Assigned task — Go through the data from its first line and retype each line, stopping once the line containing "turquoise mug: 9 -> 10" has been retyped.

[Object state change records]
......
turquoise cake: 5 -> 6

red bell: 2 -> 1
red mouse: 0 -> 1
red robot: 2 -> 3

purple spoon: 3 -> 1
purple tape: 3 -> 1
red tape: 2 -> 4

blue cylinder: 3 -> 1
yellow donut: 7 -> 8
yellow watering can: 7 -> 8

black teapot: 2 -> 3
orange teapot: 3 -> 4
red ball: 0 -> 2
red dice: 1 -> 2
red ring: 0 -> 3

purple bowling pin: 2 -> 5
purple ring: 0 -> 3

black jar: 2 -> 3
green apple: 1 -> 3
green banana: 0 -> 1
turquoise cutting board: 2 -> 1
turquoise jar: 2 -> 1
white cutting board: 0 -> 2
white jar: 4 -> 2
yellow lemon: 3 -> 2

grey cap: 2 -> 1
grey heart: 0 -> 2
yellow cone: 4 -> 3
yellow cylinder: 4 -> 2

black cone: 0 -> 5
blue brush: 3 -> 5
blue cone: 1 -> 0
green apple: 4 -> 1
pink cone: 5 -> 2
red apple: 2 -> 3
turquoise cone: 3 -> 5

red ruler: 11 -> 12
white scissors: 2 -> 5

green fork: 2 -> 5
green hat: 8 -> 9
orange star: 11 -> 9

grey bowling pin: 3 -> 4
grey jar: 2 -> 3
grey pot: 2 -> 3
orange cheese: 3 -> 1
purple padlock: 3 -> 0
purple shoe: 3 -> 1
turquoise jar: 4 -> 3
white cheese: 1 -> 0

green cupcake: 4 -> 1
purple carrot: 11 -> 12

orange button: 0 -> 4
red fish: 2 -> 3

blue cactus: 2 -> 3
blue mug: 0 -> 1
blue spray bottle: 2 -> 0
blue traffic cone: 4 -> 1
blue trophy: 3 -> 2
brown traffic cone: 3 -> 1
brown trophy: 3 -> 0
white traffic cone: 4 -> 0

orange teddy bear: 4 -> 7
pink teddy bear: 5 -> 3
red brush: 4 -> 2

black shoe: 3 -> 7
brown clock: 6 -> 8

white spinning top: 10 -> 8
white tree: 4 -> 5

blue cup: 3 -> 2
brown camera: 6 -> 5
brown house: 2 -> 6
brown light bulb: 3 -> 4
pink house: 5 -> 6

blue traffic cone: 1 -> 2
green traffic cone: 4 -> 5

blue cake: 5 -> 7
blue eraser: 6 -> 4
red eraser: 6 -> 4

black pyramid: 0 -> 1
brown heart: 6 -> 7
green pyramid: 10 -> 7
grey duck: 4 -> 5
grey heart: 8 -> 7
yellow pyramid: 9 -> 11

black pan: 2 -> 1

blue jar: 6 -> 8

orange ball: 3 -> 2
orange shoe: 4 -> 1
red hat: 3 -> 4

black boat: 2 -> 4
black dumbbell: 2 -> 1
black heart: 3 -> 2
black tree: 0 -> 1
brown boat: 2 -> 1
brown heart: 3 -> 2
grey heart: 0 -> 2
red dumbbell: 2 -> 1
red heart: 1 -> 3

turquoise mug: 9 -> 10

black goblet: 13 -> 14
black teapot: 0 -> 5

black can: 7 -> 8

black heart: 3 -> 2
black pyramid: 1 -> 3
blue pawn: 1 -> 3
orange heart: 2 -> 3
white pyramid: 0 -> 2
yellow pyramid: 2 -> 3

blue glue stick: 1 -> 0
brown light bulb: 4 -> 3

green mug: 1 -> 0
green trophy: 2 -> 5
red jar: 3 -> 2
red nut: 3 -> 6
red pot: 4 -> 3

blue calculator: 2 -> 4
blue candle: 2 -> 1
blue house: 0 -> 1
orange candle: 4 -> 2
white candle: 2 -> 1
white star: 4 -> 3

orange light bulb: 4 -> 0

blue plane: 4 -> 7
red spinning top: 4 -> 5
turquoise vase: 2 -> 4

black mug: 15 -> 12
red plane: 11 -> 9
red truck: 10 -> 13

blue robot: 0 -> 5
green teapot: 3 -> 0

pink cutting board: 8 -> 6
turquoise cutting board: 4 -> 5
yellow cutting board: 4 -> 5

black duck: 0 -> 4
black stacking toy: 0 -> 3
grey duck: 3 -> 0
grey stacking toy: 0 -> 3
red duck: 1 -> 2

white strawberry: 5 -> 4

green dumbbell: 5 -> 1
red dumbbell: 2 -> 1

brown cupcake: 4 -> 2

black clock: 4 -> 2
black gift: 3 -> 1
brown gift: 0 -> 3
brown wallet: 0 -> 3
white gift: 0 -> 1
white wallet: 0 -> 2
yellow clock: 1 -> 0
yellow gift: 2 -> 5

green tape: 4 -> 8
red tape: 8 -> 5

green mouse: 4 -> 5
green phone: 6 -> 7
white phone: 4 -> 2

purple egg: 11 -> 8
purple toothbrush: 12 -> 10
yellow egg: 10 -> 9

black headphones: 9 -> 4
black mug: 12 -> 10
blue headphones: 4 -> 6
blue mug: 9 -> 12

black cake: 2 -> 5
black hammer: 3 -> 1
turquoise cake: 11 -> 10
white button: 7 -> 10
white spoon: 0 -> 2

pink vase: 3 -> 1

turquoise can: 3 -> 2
......
Worked solution —
turquoise cake: 5 -> 6

red bell: 2 -> 1
red mouse: 0 -> 1
red robot: 2 -> 3

purple spoon: 3 -> 1
purple tape: 3 -> 1
red tape: 2 -> 4

blue cylinder: 3 -> 1
yellow donut: 7 -> 8
yellow watering can: 7 -> 8

black teapot: 2 -> 3
orange teapot: 3 -> 4
red ball: 0 -> 2
red dice: 1 -> 2
red ring: 0 -> 3

purple bowling pin: 2 -> 5
purple ring: 0 -> 3

black jar: 2 -> 3
green apple: 1 -> 3
green banana: 0 -> 1
turquoise cutting board: 2 -> 1
turquoise jar: 2 -> 1
white cutting board: 0 -> 2
white jar: 4 -> 2
yellow lemon: 3 -> 2

grey cap: 2 -> 1
grey heart: 0 -> 2
yellow cone: 4 -> 3
yellow cylinder: 4 -> 2

black cone: 0 -> 5
blue brush: 3 -> 5
blue cone: 1 -> 0
green apple: 4 -> 1
pink cone: 5 -> 2
red apple: 2 -> 3
turquoise cone: 3 -> 5

red ruler: 11 -> 12
white scissors: 2 -> 5

green fork: 2 -> 5
green hat: 8 -> 9
orange star: 11 -> 9

grey bowling pin: 3 -> 4
grey jar: 2 -> 3
grey pot: 2 -> 3
orange cheese: 3 -> 1
purple padlock: 3 -> 0
purple shoe: 3 -> 1
turquoise jar: 4 -> 3
white cheese: 1 -> 0

green cupcake: 4 -> 1
purple carrot: 11 -> 12

orange button: 0 -> 4
red fish: 2 -> 3

blue cactus: 2 -> 3
blue mug: 0 -> 1
blue spray bottle: 2 -> 0
blue traffic cone: 4 -> 1
blue trophy: 3 -> 2
brown traffic cone: 3 -> 1
brown trophy: 3 -> 0
white traffic cone: 4 -> 0

orange teddy bear: 4 -> 7
pink teddy bear: 5 -> 3
red brush: 4 -> 2

black shoe: 3 -> 7
brown clock: 6 -> 8

white spinning top: 10 -> 8
white tree: 4 -> 5

blue cup: 3 -> 2
brown camera: 6 -> 5
brown house: 2 -> 6
brown light bulb: 3 -> 4
pink house: 5 -> 6

blue traffic cone: 1 -> 2
green traffic cone: 4 -> 5

blue cake: 5 -> 7
blue eraser: 6 -> 4
red eraser: 6 -> 4

black pyramid: 0 -> 1
brown heart: 6 -> 7
green pyramid: 10 -> 7
grey duck: 4 -> 5
grey heart: 8 -> 7
yellow pyramid: 9 -> 11

black pan: 2 -> 1

blue jar: 6 -> 8

orange ball: 3 -> 2
orange shoe: 4 -> 1
red hat: 3 -> 4

black boat: 2 -> 4
black dumbbell: 2 -> 1
black heart: 3 -> 2
black tree: 0 -> 1
brown boat: 2 -> 1
brown heart: 3 -> 2
grey heart: 0 -> 2
red dumbbell: 2 -> 1
red heart: 1 -> 3

turquoise mug: 9 -> 10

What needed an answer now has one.